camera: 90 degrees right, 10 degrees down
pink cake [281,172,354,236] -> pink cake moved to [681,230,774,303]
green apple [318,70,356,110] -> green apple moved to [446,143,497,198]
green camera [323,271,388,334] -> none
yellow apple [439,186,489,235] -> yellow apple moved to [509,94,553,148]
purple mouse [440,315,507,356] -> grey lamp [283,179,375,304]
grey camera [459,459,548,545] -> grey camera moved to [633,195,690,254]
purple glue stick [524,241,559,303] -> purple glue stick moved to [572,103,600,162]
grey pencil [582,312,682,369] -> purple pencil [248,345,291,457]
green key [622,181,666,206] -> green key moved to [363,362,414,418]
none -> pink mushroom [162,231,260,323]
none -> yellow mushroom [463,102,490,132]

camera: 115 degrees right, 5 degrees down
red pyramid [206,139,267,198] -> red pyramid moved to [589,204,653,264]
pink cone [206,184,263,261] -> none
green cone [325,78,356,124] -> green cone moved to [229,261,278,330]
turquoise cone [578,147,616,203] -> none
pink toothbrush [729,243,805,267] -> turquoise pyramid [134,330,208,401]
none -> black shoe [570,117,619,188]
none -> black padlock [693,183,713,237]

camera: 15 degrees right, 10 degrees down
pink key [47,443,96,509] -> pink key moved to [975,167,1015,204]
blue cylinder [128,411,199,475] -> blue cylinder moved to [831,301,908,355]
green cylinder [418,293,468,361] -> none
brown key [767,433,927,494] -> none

+++

EXERCISE INSTRUCTIONS: Collect every line from the records above that contains the word "green".

EXERCISE OUTPUT:
green apple [318,70,356,110] -> green apple moved to [446,143,497,198]
green camera [323,271,388,334] -> none
green key [622,181,666,206] -> green key moved to [363,362,414,418]
green cone [325,78,356,124] -> green cone moved to [229,261,278,330]
green cylinder [418,293,468,361] -> none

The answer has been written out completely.